-- TASK MATERIAL follows --

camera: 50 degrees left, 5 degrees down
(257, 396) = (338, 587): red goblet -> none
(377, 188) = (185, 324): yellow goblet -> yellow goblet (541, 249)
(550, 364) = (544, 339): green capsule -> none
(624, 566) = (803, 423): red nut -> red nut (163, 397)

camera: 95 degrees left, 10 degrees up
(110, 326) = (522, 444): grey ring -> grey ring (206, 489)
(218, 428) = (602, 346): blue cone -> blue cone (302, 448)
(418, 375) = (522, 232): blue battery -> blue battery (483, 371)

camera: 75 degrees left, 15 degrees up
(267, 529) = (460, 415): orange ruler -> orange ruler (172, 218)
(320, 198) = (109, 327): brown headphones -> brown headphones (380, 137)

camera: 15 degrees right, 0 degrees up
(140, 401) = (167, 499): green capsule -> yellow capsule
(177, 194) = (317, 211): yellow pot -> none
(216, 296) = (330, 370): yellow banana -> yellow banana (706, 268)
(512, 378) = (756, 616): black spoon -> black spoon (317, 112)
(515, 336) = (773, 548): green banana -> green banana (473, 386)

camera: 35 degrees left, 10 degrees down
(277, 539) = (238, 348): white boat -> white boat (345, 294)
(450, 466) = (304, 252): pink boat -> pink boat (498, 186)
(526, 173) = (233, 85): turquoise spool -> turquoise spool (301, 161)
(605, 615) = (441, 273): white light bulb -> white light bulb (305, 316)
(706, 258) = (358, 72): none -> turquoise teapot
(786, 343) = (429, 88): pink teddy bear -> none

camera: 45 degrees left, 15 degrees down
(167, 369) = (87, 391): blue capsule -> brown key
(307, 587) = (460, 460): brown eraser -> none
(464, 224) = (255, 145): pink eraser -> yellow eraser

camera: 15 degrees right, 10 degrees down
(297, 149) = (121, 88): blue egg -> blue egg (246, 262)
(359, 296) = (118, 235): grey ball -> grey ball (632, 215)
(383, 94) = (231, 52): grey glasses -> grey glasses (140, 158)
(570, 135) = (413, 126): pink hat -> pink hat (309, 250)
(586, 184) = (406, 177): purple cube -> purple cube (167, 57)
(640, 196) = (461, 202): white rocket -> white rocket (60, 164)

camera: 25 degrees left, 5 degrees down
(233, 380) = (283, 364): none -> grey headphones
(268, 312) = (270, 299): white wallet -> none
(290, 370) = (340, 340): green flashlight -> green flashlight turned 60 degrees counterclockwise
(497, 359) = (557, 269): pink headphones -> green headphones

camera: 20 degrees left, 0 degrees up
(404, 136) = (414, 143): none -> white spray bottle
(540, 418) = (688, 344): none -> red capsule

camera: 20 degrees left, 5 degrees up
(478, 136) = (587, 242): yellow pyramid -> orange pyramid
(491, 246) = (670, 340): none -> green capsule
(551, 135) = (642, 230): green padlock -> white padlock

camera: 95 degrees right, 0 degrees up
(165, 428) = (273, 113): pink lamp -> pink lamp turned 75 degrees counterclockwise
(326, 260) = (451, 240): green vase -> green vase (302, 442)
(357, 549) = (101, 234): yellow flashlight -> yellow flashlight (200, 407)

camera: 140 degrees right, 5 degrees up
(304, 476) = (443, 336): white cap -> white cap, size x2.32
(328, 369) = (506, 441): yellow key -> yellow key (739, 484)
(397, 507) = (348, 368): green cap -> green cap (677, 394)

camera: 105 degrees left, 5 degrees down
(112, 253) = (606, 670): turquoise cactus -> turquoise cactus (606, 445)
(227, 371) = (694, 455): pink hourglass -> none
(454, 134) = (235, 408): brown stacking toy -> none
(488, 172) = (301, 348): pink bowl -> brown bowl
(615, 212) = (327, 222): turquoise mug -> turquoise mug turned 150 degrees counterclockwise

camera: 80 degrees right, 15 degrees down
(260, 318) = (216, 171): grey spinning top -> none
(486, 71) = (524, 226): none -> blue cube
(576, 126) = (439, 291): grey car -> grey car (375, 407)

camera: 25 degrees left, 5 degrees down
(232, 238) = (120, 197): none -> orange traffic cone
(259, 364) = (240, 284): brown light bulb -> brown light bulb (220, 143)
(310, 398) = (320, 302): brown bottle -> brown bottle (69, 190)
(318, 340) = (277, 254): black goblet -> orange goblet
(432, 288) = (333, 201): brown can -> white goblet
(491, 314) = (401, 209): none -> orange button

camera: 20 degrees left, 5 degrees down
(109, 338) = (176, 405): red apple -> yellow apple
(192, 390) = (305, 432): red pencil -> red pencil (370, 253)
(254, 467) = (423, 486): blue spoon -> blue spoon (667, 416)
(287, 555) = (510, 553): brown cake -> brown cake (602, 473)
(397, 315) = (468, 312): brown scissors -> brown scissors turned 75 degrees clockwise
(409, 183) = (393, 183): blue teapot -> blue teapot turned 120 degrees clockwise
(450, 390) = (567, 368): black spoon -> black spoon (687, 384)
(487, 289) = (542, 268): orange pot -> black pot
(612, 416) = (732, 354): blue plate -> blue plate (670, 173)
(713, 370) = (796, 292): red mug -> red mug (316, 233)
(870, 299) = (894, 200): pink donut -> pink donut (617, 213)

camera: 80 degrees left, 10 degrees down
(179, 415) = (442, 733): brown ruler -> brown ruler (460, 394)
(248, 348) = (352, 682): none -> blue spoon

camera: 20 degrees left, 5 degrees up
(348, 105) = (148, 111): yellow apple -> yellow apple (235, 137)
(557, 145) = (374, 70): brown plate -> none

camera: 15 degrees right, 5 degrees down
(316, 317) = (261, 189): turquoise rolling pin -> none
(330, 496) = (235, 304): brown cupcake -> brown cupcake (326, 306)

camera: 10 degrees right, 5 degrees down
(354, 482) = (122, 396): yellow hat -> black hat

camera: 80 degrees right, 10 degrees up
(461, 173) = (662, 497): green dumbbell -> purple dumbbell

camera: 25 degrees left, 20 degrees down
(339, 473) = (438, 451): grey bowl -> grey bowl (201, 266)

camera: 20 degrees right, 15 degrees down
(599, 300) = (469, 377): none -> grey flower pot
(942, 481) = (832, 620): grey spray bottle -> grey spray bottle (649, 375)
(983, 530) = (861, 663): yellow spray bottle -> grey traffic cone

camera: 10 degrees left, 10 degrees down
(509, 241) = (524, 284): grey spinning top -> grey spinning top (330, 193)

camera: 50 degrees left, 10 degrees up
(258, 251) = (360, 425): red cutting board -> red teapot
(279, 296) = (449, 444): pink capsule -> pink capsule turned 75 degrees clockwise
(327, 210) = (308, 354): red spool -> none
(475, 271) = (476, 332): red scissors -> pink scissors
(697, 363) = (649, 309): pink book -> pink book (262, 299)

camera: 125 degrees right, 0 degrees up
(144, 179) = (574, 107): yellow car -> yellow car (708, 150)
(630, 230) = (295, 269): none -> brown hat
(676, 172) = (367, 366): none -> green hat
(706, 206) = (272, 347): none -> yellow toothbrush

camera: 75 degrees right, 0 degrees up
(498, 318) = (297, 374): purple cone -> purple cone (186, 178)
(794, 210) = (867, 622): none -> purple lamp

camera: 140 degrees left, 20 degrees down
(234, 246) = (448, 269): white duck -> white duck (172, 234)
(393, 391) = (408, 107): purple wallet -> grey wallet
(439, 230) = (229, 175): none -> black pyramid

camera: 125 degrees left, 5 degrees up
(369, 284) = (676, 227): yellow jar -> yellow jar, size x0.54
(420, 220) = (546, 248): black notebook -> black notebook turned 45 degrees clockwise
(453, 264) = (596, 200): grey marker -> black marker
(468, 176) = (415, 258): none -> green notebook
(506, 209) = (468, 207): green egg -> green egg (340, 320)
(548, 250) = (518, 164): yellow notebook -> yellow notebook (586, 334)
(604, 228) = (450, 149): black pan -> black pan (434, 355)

-- TASK MATERIAL concluded --

EXERCISE PROMPT
Repeat the entire listing above, keeping every line exactly the same.

ANSWER AREA
camera: 50 degrees left, 5 degrees down
(257, 396) = (338, 587): red goblet -> none
(377, 188) = (185, 324): yellow goblet -> yellow goblet (541, 249)
(550, 364) = (544, 339): green capsule -> none
(624, 566) = (803, 423): red nut -> red nut (163, 397)

camera: 95 degrees left, 10 degrees up
(110, 326) = (522, 444): grey ring -> grey ring (206, 489)
(218, 428) = (602, 346): blue cone -> blue cone (302, 448)
(418, 375) = (522, 232): blue battery -> blue battery (483, 371)

camera: 75 degrees left, 15 degrees up
(267, 529) = (460, 415): orange ruler -> orange ruler (172, 218)
(320, 198) = (109, 327): brown headphones -> brown headphones (380, 137)

camera: 15 degrees right, 0 degrees up
(140, 401) = (167, 499): green capsule -> yellow capsule
(177, 194) = (317, 211): yellow pot -> none
(216, 296) = (330, 370): yellow banana -> yellow banana (706, 268)
(512, 378) = (756, 616): black spoon -> black spoon (317, 112)
(515, 336) = (773, 548): green banana -> green banana (473, 386)

camera: 35 degrees left, 10 degrees down
(277, 539) = (238, 348): white boat -> white boat (345, 294)
(450, 466) = (304, 252): pink boat -> pink boat (498, 186)
(526, 173) = (233, 85): turquoise spool -> turquoise spool (301, 161)
(605, 615) = (441, 273): white light bulb -> white light bulb (305, 316)
(706, 258) = (358, 72): none -> turquoise teapot
(786, 343) = (429, 88): pink teddy bear -> none

camera: 45 degrees left, 15 degrees down
(167, 369) = (87, 391): blue capsule -> brown key
(307, 587) = (460, 460): brown eraser -> none
(464, 224) = (255, 145): pink eraser -> yellow eraser

camera: 15 degrees right, 10 degrees down
(297, 149) = (121, 88): blue egg -> blue egg (246, 262)
(359, 296) = (118, 235): grey ball -> grey ball (632, 215)
(383, 94) = (231, 52): grey glasses -> grey glasses (140, 158)
(570, 135) = (413, 126): pink hat -> pink hat (309, 250)
(586, 184) = (406, 177): purple cube -> purple cube (167, 57)
(640, 196) = (461, 202): white rocket -> white rocket (60, 164)

camera: 25 degrees left, 5 degrees down
(233, 380) = (283, 364): none -> grey headphones
(268, 312) = (270, 299): white wallet -> none
(290, 370) = (340, 340): green flashlight -> green flashlight turned 60 degrees counterclockwise
(497, 359) = (557, 269): pink headphones -> green headphones

camera: 20 degrees left, 0 degrees up
(404, 136) = (414, 143): none -> white spray bottle
(540, 418) = (688, 344): none -> red capsule

camera: 20 degrees left, 5 degrees up
(478, 136) = (587, 242): yellow pyramid -> orange pyramid
(491, 246) = (670, 340): none -> green capsule
(551, 135) = (642, 230): green padlock -> white padlock

camera: 95 degrees right, 0 degrees up
(165, 428) = (273, 113): pink lamp -> pink lamp turned 75 degrees counterclockwise
(326, 260) = (451, 240): green vase -> green vase (302, 442)
(357, 549) = (101, 234): yellow flashlight -> yellow flashlight (200, 407)

camera: 140 degrees right, 5 degrees up
(304, 476) = (443, 336): white cap -> white cap, size x2.32
(328, 369) = (506, 441): yellow key -> yellow key (739, 484)
(397, 507) = (348, 368): green cap -> green cap (677, 394)

camera: 105 degrees left, 5 degrees down
(112, 253) = (606, 670): turquoise cactus -> turquoise cactus (606, 445)
(227, 371) = (694, 455): pink hourglass -> none
(454, 134) = (235, 408): brown stacking toy -> none
(488, 172) = (301, 348): pink bowl -> brown bowl
(615, 212) = (327, 222): turquoise mug -> turquoise mug turned 150 degrees counterclockwise

camera: 80 degrees right, 15 degrees down
(260, 318) = (216, 171): grey spinning top -> none
(486, 71) = (524, 226): none -> blue cube
(576, 126) = (439, 291): grey car -> grey car (375, 407)

camera: 25 degrees left, 5 degrees down
(232, 238) = (120, 197): none -> orange traffic cone
(259, 364) = (240, 284): brown light bulb -> brown light bulb (220, 143)
(310, 398) = (320, 302): brown bottle -> brown bottle (69, 190)
(318, 340) = (277, 254): black goblet -> orange goblet
(432, 288) = (333, 201): brown can -> white goblet
(491, 314) = (401, 209): none -> orange button

camera: 20 degrees left, 5 degrees down
(109, 338) = (176, 405): red apple -> yellow apple
(192, 390) = (305, 432): red pencil -> red pencil (370, 253)
(254, 467) = (423, 486): blue spoon -> blue spoon (667, 416)
(287, 555) = (510, 553): brown cake -> brown cake (602, 473)
(397, 315) = (468, 312): brown scissors -> brown scissors turned 75 degrees clockwise
(409, 183) = (393, 183): blue teapot -> blue teapot turned 120 degrees clockwise
(450, 390) = (567, 368): black spoon -> black spoon (687, 384)
(487, 289) = (542, 268): orange pot -> black pot
(612, 416) = (732, 354): blue plate -> blue plate (670, 173)
(713, 370) = (796, 292): red mug -> red mug (316, 233)
(870, 299) = (894, 200): pink donut -> pink donut (617, 213)

camera: 80 degrees left, 10 degrees down
(179, 415) = (442, 733): brown ruler -> brown ruler (460, 394)
(248, 348) = (352, 682): none -> blue spoon

camera: 20 degrees left, 5 degrees up
(348, 105) = (148, 111): yellow apple -> yellow apple (235, 137)
(557, 145) = (374, 70): brown plate -> none

camera: 15 degrees right, 5 degrees down
(316, 317) = (261, 189): turquoise rolling pin -> none
(330, 496) = (235, 304): brown cupcake -> brown cupcake (326, 306)

camera: 10 degrees right, 5 degrees down
(354, 482) = (122, 396): yellow hat -> black hat

camera: 80 degrees right, 10 degrees up
(461, 173) = (662, 497): green dumbbell -> purple dumbbell

camera: 25 degrees left, 20 degrees down
(339, 473) = (438, 451): grey bowl -> grey bowl (201, 266)

camera: 20 degrees right, 15 degrees down
(599, 300) = (469, 377): none -> grey flower pot
(942, 481) = (832, 620): grey spray bottle -> grey spray bottle (649, 375)
(983, 530) = (861, 663): yellow spray bottle -> grey traffic cone

camera: 10 degrees left, 10 degrees down
(509, 241) = (524, 284): grey spinning top -> grey spinning top (330, 193)

camera: 50 degrees left, 10 degrees up
(258, 251) = (360, 425): red cutting board -> red teapot
(279, 296) = (449, 444): pink capsule -> pink capsule turned 75 degrees clockwise
(327, 210) = (308, 354): red spool -> none
(475, 271) = (476, 332): red scissors -> pink scissors
(697, 363) = (649, 309): pink book -> pink book (262, 299)

camera: 125 degrees right, 0 degrees up
(144, 179) = (574, 107): yellow car -> yellow car (708, 150)
(630, 230) = (295, 269): none -> brown hat
(676, 172) = (367, 366): none -> green hat
(706, 206) = (272, 347): none -> yellow toothbrush

camera: 75 degrees right, 0 degrees up
(498, 318) = (297, 374): purple cone -> purple cone (186, 178)
(794, 210) = (867, 622): none -> purple lamp

camera: 140 degrees left, 20 degrees down
(234, 246) = (448, 269): white duck -> white duck (172, 234)
(393, 391) = (408, 107): purple wallet -> grey wallet
(439, 230) = (229, 175): none -> black pyramid

camera: 125 degrees left, 5 degrees up
(369, 284) = (676, 227): yellow jar -> yellow jar, size x0.54
(420, 220) = (546, 248): black notebook -> black notebook turned 45 degrees clockwise
(453, 264) = (596, 200): grey marker -> black marker
(468, 176) = (415, 258): none -> green notebook
(506, 209) = (468, 207): green egg -> green egg (340, 320)
(548, 250) = (518, 164): yellow notebook -> yellow notebook (586, 334)
(604, 228) = (450, 149): black pan -> black pan (434, 355)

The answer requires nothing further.